■ **TASK**: Edit the lines of the listing starting at the line containing "Fang [784, 757]" and ending at the line containing "nurses is located at coordinates (304, 1204)." by replacing "clickers" with "levers". Return those lines with nothing else changed.

Start of RECORD LIST

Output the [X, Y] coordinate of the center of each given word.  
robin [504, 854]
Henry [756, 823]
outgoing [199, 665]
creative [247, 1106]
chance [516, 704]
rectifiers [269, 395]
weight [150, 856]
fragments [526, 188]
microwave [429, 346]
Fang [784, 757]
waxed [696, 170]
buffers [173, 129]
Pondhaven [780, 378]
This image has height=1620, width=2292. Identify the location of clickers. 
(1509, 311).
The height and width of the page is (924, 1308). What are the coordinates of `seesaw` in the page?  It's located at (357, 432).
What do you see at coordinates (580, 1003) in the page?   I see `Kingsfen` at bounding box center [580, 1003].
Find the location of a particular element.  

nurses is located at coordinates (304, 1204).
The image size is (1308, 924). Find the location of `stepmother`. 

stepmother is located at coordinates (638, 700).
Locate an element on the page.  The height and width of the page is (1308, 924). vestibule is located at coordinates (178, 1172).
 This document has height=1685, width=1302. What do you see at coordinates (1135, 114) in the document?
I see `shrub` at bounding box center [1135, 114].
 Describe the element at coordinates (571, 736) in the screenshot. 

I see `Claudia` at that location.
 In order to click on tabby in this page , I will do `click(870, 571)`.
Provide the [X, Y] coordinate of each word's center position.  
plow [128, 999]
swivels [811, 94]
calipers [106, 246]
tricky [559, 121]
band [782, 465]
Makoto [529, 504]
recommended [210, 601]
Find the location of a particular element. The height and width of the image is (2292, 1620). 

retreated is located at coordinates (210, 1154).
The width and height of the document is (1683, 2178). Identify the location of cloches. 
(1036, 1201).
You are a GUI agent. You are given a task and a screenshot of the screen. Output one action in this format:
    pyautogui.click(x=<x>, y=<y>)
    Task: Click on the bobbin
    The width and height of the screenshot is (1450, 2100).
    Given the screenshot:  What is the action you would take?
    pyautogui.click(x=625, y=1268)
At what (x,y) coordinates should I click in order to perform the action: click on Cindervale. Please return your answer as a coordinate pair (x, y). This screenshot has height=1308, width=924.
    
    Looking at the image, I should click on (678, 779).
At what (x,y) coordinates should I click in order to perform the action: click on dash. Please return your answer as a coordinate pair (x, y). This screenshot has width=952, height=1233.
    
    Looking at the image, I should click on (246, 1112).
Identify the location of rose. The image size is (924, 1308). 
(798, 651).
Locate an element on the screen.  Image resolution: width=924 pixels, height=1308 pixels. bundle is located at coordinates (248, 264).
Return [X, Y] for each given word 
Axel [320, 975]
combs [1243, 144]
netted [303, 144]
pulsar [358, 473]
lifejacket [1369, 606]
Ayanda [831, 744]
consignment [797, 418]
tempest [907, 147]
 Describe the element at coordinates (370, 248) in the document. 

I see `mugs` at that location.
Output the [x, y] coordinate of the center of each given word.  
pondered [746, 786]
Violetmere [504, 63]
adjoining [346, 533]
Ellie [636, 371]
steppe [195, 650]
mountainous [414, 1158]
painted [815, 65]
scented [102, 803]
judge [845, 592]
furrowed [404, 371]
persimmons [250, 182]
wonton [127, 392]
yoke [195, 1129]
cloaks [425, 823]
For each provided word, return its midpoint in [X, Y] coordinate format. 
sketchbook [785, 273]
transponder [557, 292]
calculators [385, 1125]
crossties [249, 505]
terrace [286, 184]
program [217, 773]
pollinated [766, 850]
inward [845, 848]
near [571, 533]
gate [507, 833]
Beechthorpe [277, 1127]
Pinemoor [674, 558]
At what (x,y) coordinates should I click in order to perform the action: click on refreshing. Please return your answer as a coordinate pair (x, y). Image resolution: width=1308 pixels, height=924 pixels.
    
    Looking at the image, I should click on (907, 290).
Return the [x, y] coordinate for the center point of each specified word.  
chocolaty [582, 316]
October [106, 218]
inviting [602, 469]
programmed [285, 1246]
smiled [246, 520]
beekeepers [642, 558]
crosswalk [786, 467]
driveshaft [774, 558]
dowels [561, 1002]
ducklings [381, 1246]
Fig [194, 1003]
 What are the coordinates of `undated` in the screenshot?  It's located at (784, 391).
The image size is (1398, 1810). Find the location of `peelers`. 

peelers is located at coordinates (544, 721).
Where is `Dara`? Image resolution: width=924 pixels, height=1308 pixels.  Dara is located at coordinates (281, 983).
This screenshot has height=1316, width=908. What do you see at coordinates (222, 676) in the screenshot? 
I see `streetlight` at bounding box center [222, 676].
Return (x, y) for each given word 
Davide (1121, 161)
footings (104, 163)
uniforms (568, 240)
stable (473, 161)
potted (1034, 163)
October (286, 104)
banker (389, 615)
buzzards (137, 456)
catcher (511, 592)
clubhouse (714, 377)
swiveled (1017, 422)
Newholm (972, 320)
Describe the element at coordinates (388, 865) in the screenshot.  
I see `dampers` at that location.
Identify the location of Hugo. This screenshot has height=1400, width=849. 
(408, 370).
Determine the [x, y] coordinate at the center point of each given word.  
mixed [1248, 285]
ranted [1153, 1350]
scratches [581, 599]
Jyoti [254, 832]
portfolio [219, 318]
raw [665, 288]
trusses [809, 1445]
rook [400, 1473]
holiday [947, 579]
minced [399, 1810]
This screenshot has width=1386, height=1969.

End of RECORD LIST

■ **EXERCISE RESULT**:
Fang [784, 757]
waxed [696, 170]
buffers [173, 129]
Pondhaven [780, 378]
This image has height=1620, width=2292. Identify the location of levers. 
(1509, 311).
The height and width of the page is (924, 1308). What are the coordinates of `seesaw` in the page?  It's located at (357, 432).
What do you see at coordinates (580, 1003) in the page?   I see `Kingsfen` at bounding box center [580, 1003].
Find the location of a particular element.  

nurses is located at coordinates (304, 1204).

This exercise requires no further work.